= Problem statement =
Please output the records below word for word and omit the pictures.

= Data for this exercise =

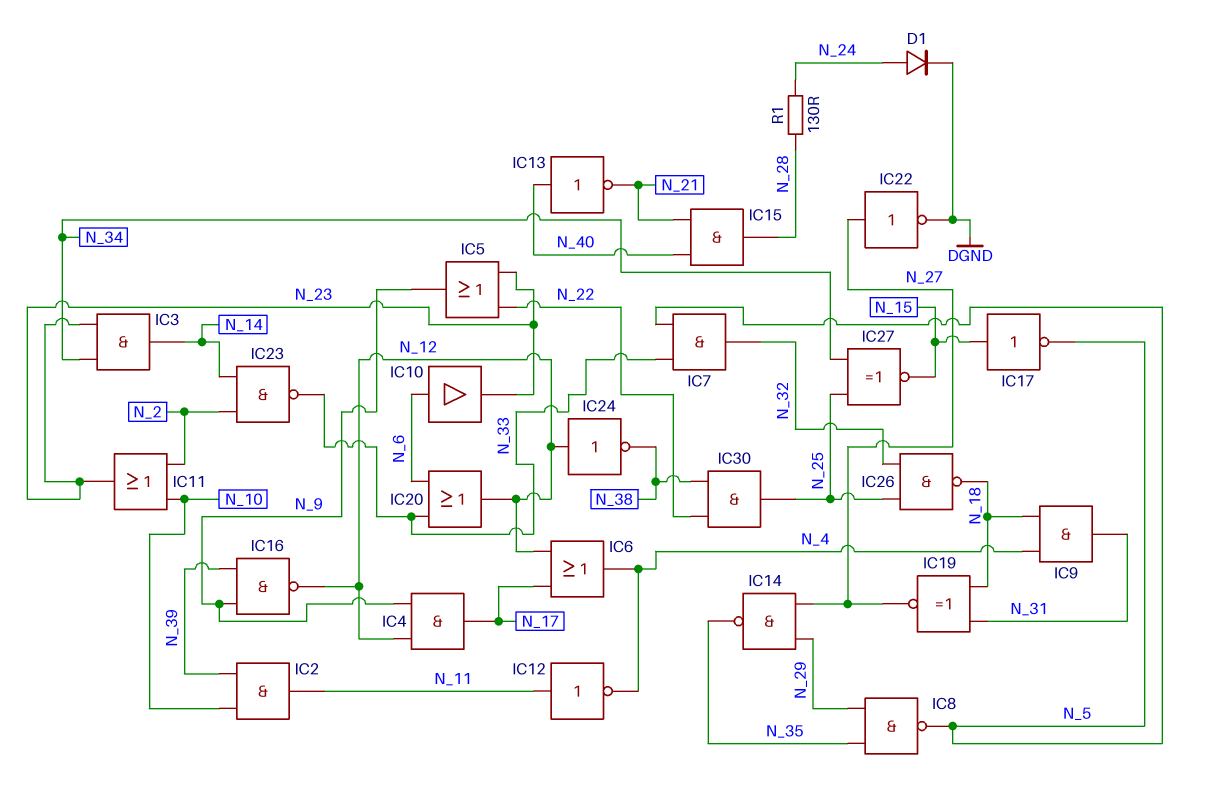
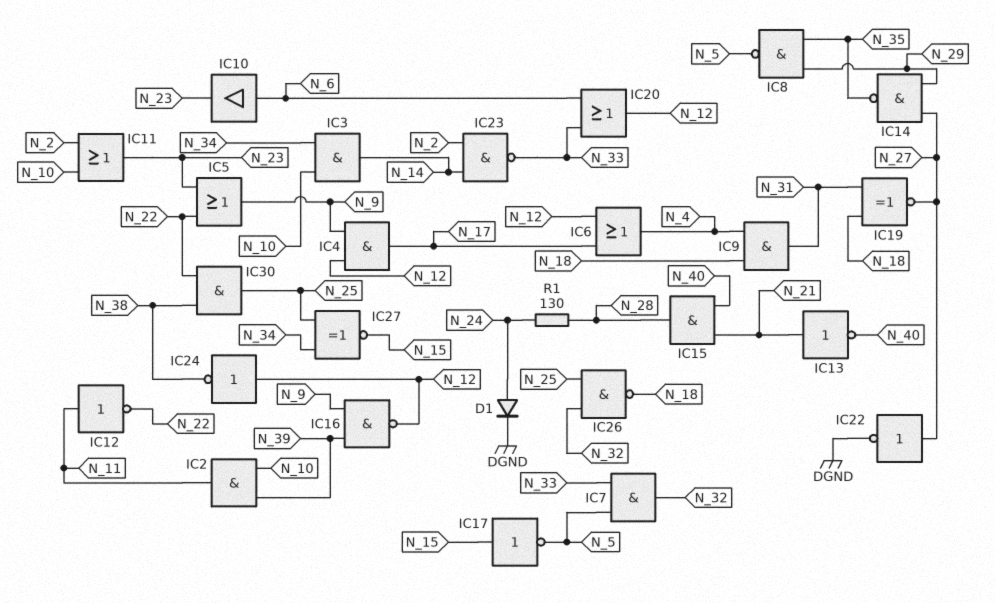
IC3: AND (in N_23, in N_34, out N_14) -> AND (in N_10, in N_34, out N_14)
IC12: NOT (in N_11, out N_4) -> NOT (in N_11, out N_22)
IC13: NOT (in N_40, out N_21) -> NOT (in N_21, out N_40)

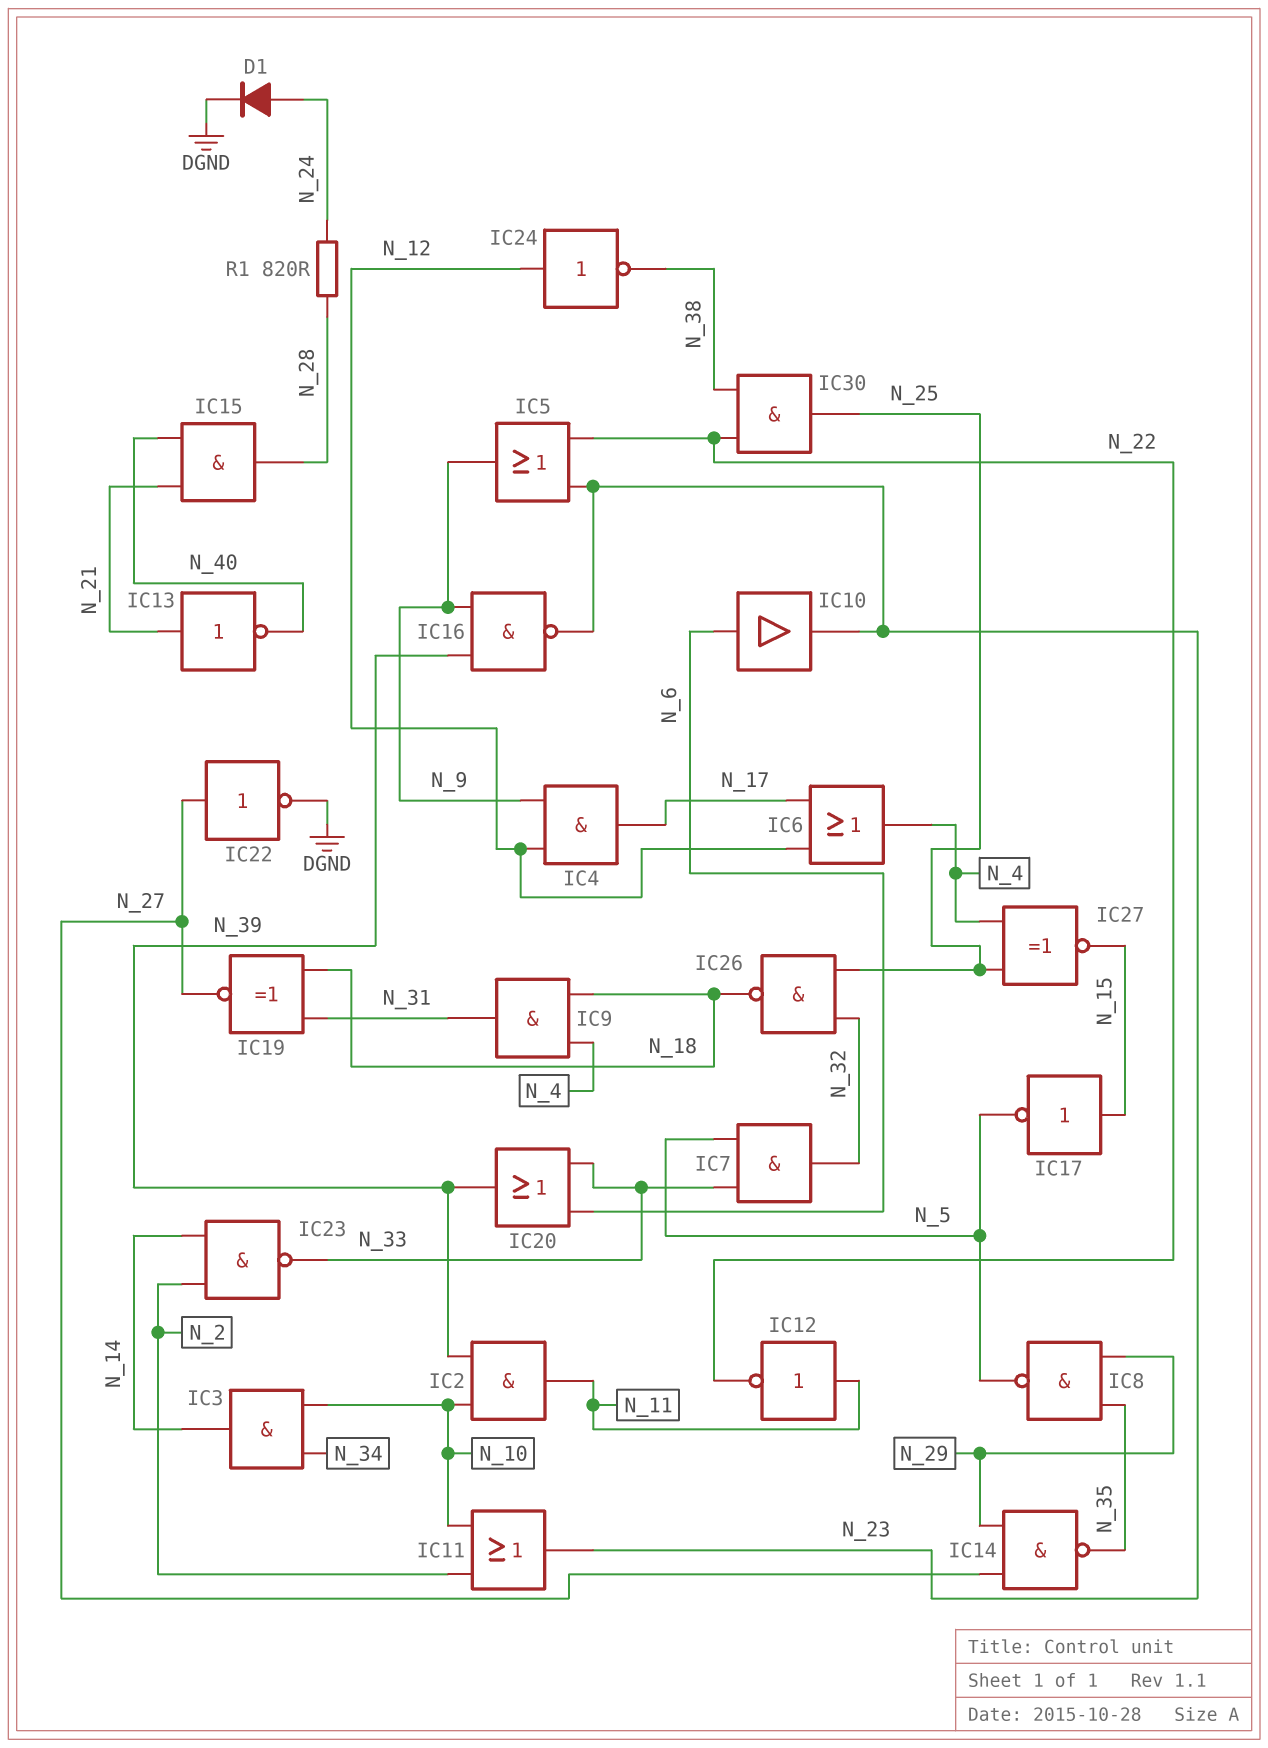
IC16: NAND (in N_9, in N_39, out N_12) -> NAND (in N_9, in N_39, out N_23)
IC20: OR (in N_6, in N_33, out N_12) -> OR (in N_6, in N_33, out N_39)
IC27: XNOR (in N_25, in N_34, out N_15) -> XNOR (in N_4, in N_25, out N_15)
R1: 130 (N_24, N_28) -> 820 (N_24, N_28)

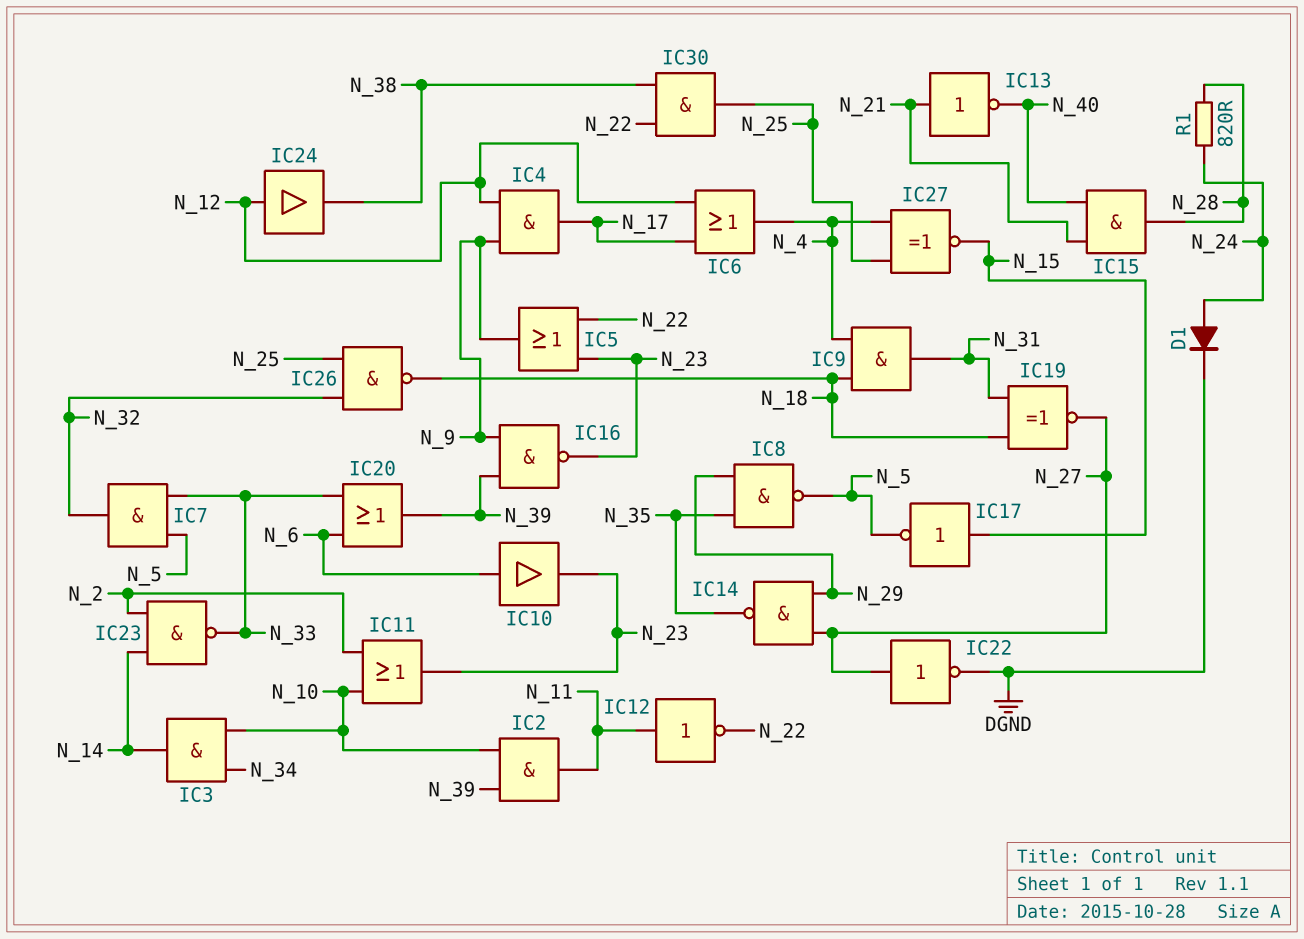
IC24: NOT (in N_12, out N_38) -> buffer (in N_12, out N_38)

= Exercise answer =
IC3: AND (in N_23, in N_34, out N_14) -> AND (in N_10, in N_34, out N_14)
IC12: NOT (in N_11, out N_4) -> NOT (in N_11, out N_22)
IC13: NOT (in N_40, out N_21) -> NOT (in N_21, out N_40)

IC16: NAND (in N_9, in N_39, out N_12) -> NAND (in N_9, in N_39, out N_23)
IC20: OR (in N_6, in N_33, out N_12) -> OR (in N_6, in N_33, out N_39)
IC27: XNOR (in N_25, in N_34, out N_15) -> XNOR (in N_4, in N_25, out N_15)
R1: 130 (N_24, N_28) -> 820 (N_24, N_28)

IC24: NOT (in N_12, out N_38) -> buffer (in N_12, out N_38)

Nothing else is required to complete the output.